§ **Action item**:
With the line containing "ENC pin SW: VP -> D15" as the starting point, output the remaining lines of the data exactly as they are, through the last.

[Difference listings]
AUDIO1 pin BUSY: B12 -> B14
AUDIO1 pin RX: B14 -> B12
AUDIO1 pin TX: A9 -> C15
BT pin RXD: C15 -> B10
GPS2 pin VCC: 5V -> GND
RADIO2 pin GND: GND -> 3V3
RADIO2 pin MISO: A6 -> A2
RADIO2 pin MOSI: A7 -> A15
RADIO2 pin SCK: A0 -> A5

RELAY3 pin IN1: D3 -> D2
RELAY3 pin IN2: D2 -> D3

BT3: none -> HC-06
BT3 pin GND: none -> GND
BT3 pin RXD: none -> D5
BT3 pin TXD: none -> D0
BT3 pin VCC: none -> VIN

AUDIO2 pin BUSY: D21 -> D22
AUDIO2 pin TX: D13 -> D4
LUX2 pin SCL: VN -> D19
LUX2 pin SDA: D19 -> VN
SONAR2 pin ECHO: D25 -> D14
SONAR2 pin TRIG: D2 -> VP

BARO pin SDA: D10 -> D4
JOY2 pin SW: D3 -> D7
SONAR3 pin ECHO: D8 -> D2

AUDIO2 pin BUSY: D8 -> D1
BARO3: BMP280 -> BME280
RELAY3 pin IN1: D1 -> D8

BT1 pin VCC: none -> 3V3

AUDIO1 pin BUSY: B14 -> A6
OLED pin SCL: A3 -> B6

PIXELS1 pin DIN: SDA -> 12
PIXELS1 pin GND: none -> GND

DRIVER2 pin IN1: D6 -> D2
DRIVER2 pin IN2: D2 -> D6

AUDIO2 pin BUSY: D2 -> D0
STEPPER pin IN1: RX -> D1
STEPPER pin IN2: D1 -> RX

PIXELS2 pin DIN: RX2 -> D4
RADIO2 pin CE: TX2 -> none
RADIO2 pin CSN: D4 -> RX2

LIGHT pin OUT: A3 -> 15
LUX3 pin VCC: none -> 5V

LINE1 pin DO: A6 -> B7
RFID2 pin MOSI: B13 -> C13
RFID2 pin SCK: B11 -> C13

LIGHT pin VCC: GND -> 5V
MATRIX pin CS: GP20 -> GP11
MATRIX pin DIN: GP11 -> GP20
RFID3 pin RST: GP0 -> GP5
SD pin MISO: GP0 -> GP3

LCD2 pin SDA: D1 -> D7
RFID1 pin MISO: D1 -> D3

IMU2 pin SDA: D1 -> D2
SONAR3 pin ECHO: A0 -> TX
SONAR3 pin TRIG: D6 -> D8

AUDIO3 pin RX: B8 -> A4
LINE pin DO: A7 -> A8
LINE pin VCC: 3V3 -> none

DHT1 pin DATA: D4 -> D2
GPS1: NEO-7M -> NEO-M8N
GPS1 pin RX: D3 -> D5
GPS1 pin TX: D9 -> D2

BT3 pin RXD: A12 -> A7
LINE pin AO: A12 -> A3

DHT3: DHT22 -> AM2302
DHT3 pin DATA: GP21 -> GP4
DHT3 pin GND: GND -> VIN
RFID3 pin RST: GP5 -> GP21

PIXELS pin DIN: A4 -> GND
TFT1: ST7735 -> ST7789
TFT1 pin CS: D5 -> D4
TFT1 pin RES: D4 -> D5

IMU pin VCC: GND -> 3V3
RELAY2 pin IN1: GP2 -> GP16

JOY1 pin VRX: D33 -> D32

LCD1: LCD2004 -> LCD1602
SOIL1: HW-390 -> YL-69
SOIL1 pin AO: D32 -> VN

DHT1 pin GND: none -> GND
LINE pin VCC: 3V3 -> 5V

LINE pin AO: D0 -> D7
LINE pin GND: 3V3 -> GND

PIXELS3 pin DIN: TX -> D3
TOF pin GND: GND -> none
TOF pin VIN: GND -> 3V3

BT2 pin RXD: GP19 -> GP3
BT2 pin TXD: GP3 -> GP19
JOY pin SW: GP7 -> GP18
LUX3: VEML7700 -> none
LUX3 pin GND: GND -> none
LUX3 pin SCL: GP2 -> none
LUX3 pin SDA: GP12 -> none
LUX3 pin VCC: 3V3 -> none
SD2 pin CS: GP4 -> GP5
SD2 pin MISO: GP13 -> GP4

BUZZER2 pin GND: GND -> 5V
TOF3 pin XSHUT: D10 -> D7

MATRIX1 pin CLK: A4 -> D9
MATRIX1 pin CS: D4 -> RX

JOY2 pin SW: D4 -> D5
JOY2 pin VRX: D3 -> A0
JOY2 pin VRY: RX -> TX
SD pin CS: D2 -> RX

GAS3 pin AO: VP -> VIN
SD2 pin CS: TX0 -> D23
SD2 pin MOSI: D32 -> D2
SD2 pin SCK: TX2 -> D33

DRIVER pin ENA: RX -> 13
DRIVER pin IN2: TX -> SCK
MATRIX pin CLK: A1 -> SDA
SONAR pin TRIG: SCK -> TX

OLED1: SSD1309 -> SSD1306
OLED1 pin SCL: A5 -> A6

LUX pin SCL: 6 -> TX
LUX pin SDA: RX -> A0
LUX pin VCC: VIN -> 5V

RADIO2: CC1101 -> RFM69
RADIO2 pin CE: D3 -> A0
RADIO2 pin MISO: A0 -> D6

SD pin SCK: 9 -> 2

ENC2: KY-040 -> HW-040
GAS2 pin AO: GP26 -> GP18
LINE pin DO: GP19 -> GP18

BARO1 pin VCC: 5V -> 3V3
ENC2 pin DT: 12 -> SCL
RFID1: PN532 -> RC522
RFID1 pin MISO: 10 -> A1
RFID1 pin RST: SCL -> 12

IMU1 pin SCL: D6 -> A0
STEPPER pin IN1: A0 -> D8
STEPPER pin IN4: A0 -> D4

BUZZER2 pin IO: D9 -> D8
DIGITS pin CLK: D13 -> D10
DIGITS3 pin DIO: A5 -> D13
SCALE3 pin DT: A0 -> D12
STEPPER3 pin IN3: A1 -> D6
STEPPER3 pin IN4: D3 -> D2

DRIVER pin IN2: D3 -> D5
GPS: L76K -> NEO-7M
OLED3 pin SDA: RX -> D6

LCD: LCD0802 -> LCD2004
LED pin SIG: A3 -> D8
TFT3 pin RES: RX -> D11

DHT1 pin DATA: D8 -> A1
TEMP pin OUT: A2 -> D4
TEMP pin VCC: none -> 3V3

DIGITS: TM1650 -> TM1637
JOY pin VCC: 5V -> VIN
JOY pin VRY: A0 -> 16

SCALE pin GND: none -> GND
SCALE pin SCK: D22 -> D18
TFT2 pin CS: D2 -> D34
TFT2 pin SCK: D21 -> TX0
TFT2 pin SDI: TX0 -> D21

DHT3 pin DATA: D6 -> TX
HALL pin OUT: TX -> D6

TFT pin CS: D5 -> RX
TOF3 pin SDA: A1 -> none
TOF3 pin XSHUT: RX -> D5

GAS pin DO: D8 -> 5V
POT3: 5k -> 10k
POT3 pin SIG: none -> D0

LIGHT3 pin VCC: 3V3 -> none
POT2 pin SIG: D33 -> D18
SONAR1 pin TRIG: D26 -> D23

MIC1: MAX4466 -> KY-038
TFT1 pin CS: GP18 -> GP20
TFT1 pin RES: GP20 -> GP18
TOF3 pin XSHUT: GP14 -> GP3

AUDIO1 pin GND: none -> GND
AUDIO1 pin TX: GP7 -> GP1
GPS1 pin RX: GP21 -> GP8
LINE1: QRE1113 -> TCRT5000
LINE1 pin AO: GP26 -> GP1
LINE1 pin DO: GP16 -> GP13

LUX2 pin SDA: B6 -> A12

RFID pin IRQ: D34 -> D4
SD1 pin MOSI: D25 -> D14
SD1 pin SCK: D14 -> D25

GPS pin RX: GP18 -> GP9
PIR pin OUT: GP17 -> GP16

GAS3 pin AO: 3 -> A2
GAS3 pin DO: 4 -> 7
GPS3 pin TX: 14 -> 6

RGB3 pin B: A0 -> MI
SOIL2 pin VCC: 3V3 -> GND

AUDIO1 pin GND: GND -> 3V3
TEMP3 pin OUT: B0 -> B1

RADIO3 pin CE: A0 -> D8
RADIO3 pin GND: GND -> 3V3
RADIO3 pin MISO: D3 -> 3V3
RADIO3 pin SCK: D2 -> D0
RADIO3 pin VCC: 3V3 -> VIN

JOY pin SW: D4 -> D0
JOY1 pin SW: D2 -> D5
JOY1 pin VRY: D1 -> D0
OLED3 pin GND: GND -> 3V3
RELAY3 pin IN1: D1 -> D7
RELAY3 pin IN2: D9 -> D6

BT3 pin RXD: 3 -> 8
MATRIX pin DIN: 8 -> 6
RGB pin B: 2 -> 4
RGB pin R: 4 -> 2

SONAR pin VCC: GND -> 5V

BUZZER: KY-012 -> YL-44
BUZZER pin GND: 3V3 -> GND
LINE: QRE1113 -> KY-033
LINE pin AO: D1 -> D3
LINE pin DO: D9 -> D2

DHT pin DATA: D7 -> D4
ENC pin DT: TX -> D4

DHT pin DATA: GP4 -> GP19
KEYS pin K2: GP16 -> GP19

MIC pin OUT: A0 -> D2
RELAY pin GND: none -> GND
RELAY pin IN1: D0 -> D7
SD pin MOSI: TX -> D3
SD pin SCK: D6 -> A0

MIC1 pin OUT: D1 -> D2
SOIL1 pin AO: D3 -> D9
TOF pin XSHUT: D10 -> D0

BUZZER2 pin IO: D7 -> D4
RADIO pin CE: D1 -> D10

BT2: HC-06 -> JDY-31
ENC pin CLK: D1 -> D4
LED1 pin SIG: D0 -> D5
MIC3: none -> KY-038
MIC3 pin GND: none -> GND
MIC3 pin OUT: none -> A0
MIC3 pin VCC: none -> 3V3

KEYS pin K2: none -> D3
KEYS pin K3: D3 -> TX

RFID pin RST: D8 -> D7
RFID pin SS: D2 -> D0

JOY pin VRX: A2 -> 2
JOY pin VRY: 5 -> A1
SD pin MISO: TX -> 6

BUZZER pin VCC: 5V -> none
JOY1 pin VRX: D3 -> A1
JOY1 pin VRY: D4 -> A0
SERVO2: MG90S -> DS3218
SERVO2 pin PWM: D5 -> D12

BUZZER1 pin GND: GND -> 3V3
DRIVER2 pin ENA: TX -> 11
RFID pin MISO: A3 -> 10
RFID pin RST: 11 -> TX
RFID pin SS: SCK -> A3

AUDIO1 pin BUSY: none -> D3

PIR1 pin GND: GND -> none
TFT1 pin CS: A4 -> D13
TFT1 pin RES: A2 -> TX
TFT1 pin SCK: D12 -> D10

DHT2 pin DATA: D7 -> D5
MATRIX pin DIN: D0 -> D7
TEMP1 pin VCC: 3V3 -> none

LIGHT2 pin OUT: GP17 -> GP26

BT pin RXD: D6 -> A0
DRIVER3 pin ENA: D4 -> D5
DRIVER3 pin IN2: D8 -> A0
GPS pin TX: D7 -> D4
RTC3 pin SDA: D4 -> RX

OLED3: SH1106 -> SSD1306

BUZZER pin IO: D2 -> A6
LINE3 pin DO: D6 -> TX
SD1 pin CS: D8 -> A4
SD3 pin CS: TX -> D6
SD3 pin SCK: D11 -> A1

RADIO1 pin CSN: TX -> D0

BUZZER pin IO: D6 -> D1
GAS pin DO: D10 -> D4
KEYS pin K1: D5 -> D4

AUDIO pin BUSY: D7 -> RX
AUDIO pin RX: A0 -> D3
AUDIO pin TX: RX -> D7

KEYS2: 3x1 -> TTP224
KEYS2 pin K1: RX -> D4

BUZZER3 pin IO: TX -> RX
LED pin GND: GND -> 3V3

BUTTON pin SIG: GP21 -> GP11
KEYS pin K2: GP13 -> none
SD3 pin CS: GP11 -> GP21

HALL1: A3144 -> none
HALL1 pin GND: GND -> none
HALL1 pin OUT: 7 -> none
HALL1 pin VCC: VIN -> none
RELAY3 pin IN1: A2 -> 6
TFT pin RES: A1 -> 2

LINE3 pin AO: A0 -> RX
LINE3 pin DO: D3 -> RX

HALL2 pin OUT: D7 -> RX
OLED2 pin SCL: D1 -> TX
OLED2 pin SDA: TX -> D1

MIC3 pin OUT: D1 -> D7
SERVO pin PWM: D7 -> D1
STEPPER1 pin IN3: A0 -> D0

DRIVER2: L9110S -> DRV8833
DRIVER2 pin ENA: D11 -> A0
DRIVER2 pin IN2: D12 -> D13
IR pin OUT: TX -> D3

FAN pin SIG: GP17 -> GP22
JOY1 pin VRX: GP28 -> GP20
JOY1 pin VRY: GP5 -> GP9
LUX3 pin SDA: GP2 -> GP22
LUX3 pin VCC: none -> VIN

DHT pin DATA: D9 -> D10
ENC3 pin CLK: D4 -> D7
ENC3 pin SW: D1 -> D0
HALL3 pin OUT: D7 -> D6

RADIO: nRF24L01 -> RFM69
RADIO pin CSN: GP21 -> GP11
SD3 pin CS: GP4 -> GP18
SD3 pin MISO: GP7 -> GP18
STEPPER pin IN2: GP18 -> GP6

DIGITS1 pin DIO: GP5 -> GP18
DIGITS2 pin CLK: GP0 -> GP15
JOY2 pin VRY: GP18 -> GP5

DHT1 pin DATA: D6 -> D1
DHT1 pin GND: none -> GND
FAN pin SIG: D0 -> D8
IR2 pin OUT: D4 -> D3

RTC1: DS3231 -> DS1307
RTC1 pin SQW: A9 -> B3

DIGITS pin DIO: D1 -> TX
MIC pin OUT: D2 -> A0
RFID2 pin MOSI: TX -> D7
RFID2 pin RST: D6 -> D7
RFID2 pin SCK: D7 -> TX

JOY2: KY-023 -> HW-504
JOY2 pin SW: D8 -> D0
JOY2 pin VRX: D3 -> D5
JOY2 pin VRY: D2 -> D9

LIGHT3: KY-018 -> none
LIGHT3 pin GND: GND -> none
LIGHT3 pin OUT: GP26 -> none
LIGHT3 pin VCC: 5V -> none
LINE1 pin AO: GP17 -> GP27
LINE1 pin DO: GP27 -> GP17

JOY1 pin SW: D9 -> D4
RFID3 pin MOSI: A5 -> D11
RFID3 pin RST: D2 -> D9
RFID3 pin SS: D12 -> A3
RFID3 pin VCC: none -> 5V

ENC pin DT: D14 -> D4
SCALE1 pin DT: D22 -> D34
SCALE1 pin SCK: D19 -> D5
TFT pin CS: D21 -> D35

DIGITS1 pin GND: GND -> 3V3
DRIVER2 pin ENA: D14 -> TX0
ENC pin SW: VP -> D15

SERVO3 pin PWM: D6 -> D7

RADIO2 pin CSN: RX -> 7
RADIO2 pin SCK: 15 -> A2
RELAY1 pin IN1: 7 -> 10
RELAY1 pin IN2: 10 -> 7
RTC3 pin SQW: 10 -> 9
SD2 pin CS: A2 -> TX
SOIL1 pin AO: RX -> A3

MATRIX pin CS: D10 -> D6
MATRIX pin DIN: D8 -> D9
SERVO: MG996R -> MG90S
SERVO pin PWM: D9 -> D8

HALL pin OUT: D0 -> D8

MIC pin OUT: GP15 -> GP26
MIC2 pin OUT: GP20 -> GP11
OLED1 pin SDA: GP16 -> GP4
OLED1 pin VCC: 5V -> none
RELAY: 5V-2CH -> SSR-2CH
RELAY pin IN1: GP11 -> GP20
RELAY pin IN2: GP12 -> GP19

§ **Answer below**:
ENC pin SW: VP -> D15

SERVO3 pin PWM: D6 -> D7

RADIO2 pin CSN: RX -> 7
RADIO2 pin SCK: 15 -> A2
RELAY1 pin IN1: 7 -> 10
RELAY1 pin IN2: 10 -> 7
RTC3 pin SQW: 10 -> 9
SD2 pin CS: A2 -> TX
SOIL1 pin AO: RX -> A3

MATRIX pin CS: D10 -> D6
MATRIX pin DIN: D8 -> D9
SERVO: MG996R -> MG90S
SERVO pin PWM: D9 -> D8

HALL pin OUT: D0 -> D8

MIC pin OUT: GP15 -> GP26
MIC2 pin OUT: GP20 -> GP11
OLED1 pin SDA: GP16 -> GP4
OLED1 pin VCC: 5V -> none
RELAY: 5V-2CH -> SSR-2CH
RELAY pin IN1: GP11 -> GP20
RELAY pin IN2: GP12 -> GP19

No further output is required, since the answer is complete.